Supplied records Start Marker

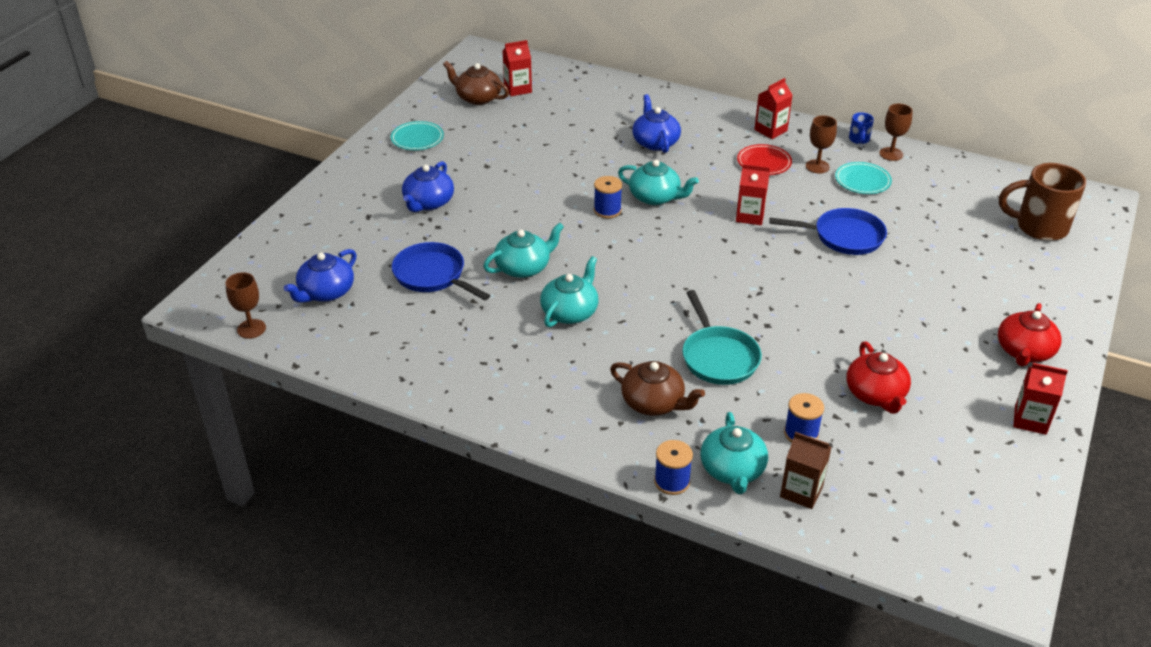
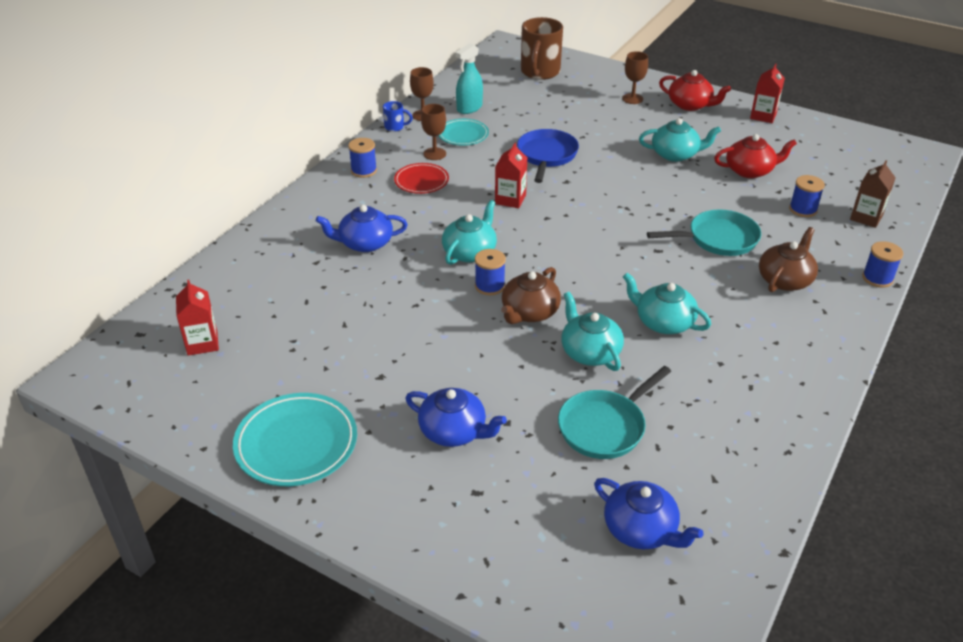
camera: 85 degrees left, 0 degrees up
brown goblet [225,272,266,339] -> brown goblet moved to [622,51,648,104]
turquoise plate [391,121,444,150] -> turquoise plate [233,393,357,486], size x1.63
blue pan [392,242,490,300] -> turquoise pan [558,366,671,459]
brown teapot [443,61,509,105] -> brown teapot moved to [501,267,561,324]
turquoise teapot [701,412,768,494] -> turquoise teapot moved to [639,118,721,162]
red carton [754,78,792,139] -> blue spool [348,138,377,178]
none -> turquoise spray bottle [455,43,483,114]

Supplied records End Marker
Supplied records Start Marker

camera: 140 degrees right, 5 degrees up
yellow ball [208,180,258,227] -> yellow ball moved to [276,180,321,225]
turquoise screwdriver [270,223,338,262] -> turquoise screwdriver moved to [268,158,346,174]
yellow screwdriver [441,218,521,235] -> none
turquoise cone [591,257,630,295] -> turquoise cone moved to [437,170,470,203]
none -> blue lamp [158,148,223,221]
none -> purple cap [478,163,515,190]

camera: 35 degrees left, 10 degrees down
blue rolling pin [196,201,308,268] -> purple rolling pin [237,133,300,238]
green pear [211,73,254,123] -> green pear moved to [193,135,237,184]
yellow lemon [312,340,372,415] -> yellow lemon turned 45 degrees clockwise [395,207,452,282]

Supplied records End Marker

● Problem statement
Could you restate word for word the lines above from the one containing "camera: 85 degrees left, 0 degrees up" through the one containing "none -> turquoise", both included, and nothing else?

● Answer area
camera: 85 degrees left, 0 degrees up
brown goblet [225,272,266,339] -> brown goblet moved to [622,51,648,104]
turquoise plate [391,121,444,150] -> turquoise plate [233,393,357,486], size x1.63
blue pan [392,242,490,300] -> turquoise pan [558,366,671,459]
brown teapot [443,61,509,105] -> brown teapot moved to [501,267,561,324]
turquoise teapot [701,412,768,494] -> turquoise teapot moved to [639,118,721,162]
red carton [754,78,792,139] -> blue spool [348,138,377,178]
none -> turquoise spray bottle [455,43,483,114]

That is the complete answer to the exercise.